Building box correspondences
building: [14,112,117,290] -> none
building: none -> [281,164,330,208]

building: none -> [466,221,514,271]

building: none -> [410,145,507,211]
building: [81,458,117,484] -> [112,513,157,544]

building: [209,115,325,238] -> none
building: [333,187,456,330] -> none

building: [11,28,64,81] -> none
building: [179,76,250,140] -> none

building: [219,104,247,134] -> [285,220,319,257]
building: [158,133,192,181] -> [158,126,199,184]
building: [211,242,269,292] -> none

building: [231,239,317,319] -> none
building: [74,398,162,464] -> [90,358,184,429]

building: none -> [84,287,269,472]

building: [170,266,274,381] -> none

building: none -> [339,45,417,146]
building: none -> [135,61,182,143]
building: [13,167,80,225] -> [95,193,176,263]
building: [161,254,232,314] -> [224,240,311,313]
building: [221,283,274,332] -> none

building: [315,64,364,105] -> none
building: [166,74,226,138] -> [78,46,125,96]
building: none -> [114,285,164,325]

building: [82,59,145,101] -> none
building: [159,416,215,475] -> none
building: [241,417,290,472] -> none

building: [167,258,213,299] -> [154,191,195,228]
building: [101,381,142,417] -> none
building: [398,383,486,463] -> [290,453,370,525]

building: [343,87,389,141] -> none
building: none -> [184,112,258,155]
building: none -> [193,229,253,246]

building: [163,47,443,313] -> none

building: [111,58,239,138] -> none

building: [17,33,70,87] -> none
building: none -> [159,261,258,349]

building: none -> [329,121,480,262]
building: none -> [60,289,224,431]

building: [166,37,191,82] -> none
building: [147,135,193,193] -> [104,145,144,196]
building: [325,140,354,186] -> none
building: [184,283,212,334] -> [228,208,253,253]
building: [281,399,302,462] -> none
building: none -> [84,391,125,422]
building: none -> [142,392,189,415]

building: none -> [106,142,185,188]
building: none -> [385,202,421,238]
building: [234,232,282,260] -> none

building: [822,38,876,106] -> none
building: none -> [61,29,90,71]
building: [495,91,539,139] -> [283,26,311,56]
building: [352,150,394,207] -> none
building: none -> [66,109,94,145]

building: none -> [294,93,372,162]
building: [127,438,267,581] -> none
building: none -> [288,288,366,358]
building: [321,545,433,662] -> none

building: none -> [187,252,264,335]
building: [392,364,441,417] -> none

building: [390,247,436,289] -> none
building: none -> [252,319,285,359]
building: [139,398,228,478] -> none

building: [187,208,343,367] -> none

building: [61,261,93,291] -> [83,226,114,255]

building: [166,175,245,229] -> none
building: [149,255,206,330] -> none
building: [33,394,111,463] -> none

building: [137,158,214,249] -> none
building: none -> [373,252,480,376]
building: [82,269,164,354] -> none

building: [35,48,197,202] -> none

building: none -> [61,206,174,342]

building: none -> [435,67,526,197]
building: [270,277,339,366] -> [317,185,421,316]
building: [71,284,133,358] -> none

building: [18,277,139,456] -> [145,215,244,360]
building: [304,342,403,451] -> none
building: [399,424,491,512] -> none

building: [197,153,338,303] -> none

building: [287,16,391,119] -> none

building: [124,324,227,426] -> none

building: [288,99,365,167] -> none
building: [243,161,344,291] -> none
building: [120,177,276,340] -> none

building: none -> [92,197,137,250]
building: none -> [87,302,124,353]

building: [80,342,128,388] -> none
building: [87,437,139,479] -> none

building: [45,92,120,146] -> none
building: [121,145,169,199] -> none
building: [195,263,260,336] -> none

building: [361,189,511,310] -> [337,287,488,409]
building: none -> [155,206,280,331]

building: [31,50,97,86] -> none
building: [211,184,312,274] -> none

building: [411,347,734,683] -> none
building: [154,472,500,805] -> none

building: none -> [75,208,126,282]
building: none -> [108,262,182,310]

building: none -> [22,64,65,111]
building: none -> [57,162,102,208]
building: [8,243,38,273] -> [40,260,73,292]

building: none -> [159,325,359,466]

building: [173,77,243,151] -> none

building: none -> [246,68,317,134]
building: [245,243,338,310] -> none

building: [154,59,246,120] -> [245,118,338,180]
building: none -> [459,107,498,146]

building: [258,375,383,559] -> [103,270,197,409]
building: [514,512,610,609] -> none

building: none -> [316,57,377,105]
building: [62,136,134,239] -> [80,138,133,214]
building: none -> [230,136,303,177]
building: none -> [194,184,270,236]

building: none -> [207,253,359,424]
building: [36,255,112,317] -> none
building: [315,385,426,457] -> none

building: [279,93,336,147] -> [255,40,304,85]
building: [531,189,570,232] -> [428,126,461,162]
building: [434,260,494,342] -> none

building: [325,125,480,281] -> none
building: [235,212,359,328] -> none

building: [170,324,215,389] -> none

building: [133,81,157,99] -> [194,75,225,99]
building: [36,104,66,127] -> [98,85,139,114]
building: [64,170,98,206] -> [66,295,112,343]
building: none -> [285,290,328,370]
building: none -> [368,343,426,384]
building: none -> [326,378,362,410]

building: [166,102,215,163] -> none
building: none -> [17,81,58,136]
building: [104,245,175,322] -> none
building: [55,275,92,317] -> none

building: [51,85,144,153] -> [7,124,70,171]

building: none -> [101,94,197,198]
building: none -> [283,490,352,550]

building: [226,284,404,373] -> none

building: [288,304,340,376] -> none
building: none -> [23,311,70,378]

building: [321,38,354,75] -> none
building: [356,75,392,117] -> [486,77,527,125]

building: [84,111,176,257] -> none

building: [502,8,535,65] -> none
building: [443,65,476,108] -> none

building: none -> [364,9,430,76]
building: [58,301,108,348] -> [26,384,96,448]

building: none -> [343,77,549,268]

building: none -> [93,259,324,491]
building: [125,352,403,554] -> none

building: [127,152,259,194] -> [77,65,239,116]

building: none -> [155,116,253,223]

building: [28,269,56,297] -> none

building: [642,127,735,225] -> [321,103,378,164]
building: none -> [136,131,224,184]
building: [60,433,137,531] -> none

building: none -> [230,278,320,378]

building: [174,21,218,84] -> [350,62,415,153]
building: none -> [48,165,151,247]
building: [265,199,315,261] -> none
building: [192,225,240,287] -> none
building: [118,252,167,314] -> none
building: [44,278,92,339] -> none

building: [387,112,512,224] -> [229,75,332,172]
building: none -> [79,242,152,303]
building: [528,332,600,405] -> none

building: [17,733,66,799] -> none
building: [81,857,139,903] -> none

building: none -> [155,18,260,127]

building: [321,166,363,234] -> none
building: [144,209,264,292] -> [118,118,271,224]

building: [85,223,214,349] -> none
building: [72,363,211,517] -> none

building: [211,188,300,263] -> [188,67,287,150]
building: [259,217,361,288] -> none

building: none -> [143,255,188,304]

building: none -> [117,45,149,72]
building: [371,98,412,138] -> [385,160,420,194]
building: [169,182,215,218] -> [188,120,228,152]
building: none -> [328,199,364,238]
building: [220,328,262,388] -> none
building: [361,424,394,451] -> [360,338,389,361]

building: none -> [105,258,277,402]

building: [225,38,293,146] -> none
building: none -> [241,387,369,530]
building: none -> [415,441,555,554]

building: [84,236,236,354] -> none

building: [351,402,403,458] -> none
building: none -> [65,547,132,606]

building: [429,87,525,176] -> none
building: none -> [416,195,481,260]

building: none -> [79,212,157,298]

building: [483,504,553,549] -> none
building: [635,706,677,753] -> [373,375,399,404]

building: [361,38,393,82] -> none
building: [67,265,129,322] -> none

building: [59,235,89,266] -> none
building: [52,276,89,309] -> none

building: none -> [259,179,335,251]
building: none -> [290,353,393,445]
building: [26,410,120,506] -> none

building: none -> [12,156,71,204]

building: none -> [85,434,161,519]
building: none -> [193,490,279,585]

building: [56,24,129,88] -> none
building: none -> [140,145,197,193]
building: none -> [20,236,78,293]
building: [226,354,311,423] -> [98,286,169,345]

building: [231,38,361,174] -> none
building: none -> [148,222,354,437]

▸ **Instructions to follow**:
Only the lines above from the line containing "building: none -> [259,179,335,251]" through the line containing "building: [226,354,311,423] ->" should be retyped, exactly and with both ends included.

▸ **Exercise response**:
building: none -> [259,179,335,251]
building: none -> [290,353,393,445]
building: [26,410,120,506] -> none

building: none -> [12,156,71,204]

building: none -> [85,434,161,519]
building: none -> [193,490,279,585]

building: [56,24,129,88] -> none
building: none -> [140,145,197,193]
building: none -> [20,236,78,293]
building: [226,354,311,423] -> [98,286,169,345]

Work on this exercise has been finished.